THE PROBLEM:
For each line below that includes the word "VBUS", make a copy.

RECORDS FOR THE TASK:
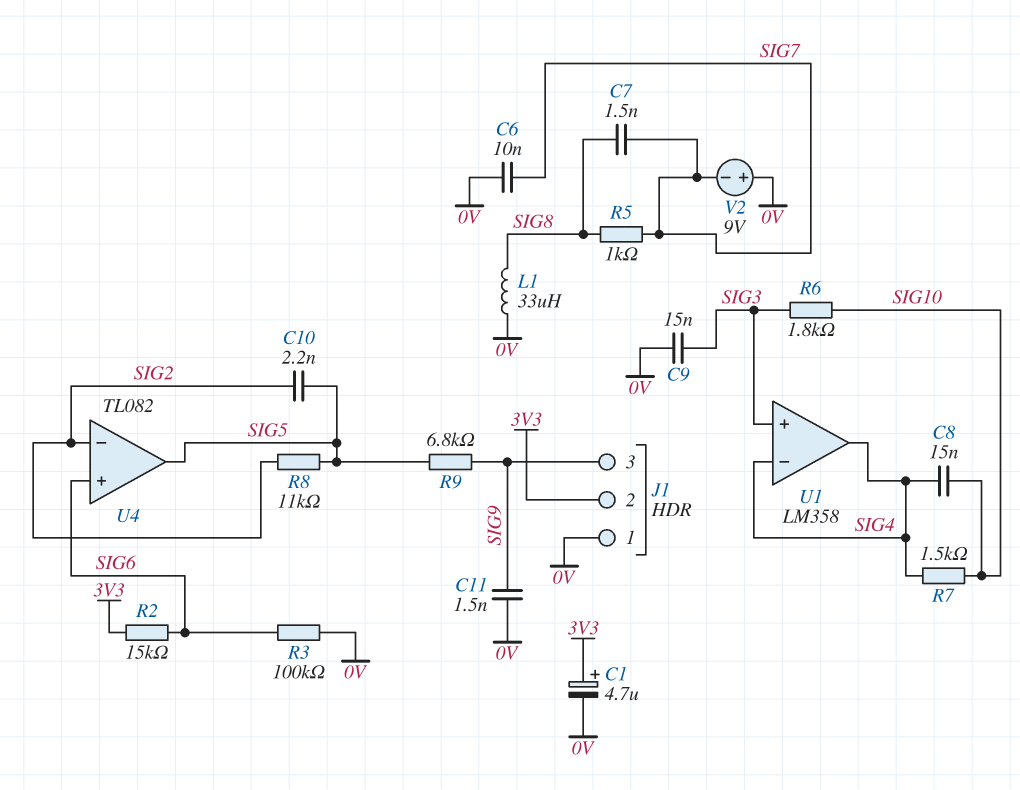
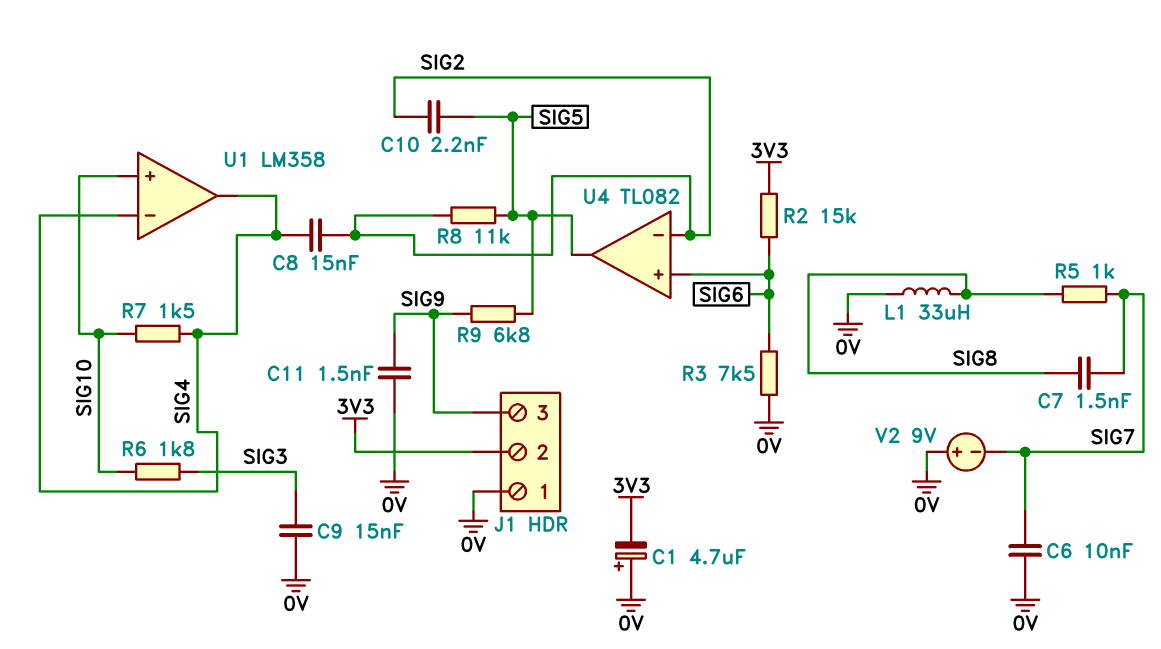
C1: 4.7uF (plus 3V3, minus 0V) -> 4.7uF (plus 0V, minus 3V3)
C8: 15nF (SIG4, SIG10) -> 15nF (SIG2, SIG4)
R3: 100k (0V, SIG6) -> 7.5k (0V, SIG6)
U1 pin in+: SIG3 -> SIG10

---

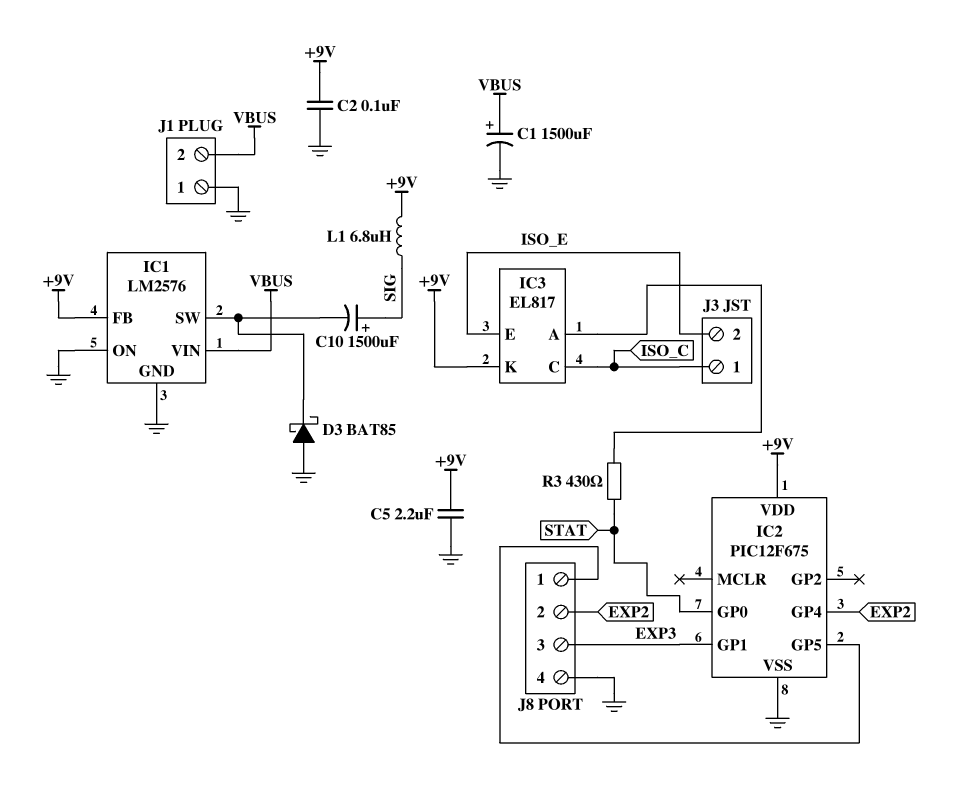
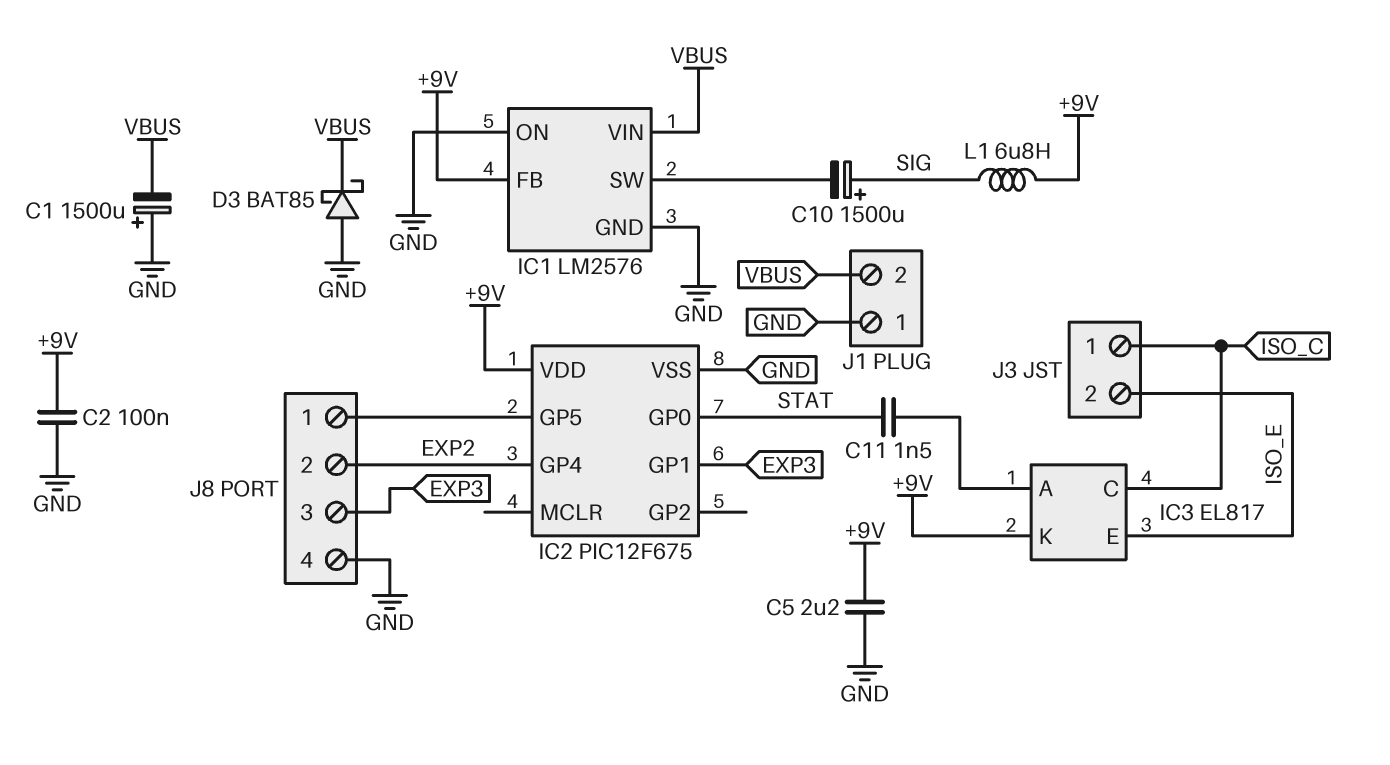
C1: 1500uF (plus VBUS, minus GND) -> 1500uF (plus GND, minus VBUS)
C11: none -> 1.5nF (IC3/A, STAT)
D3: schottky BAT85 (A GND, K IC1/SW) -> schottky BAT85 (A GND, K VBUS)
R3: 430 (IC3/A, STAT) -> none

ANSWER SPACE:
C1: 1500uF (plus VBUS, minus GND) -> 1500uF (plus GND, minus VBUS)
D3: schottky BAT85 (A GND, K IC1/SW) -> schottky BAT85 (A GND, K VBUS)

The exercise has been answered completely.